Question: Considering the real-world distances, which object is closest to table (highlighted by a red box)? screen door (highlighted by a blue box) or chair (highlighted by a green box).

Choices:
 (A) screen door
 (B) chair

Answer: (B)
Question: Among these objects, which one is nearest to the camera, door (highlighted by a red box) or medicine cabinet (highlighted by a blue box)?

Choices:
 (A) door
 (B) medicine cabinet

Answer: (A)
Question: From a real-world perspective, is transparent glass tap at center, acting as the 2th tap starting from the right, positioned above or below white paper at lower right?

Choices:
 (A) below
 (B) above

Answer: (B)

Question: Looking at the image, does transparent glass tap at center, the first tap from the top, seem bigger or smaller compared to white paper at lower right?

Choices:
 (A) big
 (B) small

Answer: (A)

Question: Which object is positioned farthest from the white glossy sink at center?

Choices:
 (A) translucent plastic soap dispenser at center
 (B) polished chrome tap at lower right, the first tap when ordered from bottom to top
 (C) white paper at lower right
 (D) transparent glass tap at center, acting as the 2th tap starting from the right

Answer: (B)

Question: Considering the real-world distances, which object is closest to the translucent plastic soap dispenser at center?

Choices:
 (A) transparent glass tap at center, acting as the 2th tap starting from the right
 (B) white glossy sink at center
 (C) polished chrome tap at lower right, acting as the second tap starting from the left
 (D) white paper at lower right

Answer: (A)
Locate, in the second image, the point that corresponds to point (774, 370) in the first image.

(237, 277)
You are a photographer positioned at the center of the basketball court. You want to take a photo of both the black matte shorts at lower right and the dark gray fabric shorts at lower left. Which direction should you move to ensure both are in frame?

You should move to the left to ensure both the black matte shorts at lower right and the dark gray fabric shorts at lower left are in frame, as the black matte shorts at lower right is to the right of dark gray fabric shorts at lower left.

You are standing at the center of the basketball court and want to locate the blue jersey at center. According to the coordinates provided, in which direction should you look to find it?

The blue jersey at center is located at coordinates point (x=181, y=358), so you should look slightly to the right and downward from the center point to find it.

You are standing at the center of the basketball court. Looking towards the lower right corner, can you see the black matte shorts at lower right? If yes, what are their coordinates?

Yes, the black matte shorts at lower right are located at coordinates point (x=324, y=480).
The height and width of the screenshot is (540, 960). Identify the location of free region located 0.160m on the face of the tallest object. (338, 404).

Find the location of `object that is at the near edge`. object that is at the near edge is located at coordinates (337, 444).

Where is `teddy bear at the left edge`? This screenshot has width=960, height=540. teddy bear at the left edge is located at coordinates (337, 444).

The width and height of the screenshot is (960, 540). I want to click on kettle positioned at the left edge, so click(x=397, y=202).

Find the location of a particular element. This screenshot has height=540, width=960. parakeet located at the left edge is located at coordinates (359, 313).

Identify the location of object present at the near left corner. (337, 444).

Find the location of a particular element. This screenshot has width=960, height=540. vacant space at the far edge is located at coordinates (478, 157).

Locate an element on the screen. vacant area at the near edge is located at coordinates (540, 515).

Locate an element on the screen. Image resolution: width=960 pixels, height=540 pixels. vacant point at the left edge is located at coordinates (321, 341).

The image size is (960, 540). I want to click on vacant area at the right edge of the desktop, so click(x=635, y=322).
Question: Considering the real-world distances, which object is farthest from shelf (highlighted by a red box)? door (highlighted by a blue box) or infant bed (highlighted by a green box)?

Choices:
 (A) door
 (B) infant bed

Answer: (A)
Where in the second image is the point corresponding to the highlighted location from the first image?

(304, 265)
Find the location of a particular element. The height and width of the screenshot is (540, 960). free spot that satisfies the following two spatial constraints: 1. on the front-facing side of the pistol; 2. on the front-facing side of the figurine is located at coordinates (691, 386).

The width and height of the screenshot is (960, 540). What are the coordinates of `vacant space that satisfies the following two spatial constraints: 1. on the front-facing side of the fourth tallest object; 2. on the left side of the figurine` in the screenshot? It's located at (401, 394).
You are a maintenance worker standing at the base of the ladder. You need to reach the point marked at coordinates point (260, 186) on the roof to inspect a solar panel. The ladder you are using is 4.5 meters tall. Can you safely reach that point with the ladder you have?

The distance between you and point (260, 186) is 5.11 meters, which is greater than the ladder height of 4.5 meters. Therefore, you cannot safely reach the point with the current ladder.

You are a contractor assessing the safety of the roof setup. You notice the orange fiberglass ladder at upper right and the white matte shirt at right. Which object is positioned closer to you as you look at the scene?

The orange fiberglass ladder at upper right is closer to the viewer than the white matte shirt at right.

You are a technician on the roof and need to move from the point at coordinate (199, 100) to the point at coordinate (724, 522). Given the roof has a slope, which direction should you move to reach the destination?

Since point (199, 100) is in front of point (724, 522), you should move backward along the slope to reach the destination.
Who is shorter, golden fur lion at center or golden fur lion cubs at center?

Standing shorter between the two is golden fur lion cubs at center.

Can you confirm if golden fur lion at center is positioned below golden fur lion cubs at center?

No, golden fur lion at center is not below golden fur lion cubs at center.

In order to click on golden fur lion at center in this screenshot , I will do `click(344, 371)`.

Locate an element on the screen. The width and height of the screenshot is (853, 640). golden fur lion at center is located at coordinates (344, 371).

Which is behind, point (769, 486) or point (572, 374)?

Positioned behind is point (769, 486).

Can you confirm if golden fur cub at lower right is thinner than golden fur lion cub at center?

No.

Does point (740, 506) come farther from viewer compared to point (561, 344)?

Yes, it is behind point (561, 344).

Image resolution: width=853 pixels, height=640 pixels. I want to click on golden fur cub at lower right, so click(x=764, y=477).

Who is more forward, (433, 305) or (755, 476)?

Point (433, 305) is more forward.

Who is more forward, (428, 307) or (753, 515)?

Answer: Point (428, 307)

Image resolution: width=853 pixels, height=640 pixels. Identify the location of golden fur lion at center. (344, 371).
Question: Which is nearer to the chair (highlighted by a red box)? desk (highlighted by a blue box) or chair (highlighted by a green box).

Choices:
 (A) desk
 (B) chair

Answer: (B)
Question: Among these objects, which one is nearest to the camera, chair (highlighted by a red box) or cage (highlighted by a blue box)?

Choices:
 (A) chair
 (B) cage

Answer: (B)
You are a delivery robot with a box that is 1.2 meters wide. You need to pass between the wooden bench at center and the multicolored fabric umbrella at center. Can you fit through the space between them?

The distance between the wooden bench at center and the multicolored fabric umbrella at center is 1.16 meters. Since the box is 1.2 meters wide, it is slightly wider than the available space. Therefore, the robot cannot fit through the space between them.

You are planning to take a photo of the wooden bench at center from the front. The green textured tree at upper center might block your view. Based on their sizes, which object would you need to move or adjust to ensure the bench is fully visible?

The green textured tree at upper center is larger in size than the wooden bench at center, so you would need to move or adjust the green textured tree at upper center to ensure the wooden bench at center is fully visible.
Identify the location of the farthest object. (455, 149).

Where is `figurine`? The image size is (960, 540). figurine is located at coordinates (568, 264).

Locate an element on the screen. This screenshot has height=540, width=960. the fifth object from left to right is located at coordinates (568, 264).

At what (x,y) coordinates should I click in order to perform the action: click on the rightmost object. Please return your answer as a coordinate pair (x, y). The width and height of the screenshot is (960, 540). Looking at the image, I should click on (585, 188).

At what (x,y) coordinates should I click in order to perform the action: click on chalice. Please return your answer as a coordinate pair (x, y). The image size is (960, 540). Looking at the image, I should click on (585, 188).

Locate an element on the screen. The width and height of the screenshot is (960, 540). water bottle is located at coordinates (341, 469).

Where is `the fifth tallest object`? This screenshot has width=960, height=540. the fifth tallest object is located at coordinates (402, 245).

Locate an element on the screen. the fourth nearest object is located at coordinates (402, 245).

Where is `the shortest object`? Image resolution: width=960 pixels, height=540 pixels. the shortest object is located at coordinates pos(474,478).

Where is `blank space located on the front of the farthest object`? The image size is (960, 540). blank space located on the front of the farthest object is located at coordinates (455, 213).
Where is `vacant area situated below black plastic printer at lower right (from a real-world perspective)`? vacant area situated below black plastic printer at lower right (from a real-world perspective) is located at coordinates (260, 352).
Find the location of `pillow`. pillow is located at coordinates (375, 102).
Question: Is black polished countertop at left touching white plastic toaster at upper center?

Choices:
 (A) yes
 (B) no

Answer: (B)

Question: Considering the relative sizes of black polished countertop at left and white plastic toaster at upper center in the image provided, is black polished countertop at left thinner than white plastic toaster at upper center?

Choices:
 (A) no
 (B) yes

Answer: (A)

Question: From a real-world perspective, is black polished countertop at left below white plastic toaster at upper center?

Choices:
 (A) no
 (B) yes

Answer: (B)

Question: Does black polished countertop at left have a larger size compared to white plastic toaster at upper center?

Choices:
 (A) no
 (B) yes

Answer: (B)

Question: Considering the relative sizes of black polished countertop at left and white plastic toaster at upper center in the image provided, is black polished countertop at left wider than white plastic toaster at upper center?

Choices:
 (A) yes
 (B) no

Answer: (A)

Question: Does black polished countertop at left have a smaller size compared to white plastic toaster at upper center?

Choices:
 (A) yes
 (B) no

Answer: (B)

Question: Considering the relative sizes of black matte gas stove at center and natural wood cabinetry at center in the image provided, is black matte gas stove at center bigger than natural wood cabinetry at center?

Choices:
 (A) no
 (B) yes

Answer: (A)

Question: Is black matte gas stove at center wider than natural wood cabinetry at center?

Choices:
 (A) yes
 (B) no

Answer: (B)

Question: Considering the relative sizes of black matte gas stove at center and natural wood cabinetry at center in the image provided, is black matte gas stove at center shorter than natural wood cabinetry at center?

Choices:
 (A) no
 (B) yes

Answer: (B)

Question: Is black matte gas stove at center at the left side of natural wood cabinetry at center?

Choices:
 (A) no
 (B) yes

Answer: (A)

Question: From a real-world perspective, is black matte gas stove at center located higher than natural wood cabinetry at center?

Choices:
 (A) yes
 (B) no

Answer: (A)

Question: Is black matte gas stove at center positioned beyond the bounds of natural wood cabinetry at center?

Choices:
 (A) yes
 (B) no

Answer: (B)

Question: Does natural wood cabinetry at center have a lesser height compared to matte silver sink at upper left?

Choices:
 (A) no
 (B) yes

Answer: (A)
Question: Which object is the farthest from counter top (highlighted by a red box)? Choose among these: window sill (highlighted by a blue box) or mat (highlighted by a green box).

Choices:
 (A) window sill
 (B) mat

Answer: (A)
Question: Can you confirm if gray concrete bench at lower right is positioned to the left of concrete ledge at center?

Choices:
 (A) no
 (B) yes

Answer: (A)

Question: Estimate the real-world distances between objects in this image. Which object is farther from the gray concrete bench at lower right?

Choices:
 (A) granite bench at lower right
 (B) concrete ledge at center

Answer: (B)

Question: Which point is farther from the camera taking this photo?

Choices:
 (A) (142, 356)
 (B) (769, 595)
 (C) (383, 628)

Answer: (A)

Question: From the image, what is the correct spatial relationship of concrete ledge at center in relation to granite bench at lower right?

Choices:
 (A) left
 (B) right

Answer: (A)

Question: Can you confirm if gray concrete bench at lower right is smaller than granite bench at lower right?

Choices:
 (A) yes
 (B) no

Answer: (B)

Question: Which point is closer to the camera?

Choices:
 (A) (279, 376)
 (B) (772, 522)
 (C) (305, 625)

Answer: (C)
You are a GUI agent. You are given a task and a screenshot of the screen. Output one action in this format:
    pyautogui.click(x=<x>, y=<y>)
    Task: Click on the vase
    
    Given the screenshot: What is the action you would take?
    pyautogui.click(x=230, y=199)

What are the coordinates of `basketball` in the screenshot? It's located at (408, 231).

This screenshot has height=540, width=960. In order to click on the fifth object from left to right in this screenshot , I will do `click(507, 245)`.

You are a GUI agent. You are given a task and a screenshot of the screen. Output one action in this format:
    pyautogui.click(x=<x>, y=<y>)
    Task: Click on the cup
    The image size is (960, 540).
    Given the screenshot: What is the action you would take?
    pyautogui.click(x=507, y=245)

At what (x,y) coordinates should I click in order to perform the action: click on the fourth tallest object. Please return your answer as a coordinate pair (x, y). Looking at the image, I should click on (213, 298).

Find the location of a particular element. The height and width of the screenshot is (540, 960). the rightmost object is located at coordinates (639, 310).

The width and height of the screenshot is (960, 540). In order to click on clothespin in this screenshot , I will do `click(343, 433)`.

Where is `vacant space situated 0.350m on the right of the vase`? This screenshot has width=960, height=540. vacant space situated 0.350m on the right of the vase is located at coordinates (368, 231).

============

Copy out the rows word for word, from the very first line up to and including the line that contains "dispenser at center?".

Output for this exercise -
Question: Considering the real-world distances, which object is closest to table (highlighted by a red box)? screen door (highlighted by a blue box) or chair (highlighted by a green box).

Choices:
 (A) screen door
 (B) chair

Answer: (B)
Question: Among these objects, which one is nearest to the camera, door (highlighted by a red box) or medicine cabinet (highlighted by a blue box)?

Choices:
 (A) door
 (B) medicine cabinet

Answer: (A)
Question: From a real-world perspective, is transparent glass tap at center, acting as the 2th tap starting from the right, positioned above or below white paper at lower right?

Choices:
 (A) below
 (B) above

Answer: (B)

Question: Looking at the image, does transparent glass tap at center, the first tap from the top, seem bigger or smaller compared to white paper at lower right?

Choices:
 (A) big
 (B) small

Answer: (A)

Question: Which object is positioned farthest from the white glossy sink at center?

Choices:
 (A) translucent plastic soap dispenser at center
 (B) polished chrome tap at lower right, the first tap when ordered from bottom to top
 (C) white paper at lower right
 (D) transparent glass tap at center, acting as the 2th tap starting from the right

Answer: (B)

Question: Considering the real-world distances, which object is closest to the translucent plastic soap dispenser at center?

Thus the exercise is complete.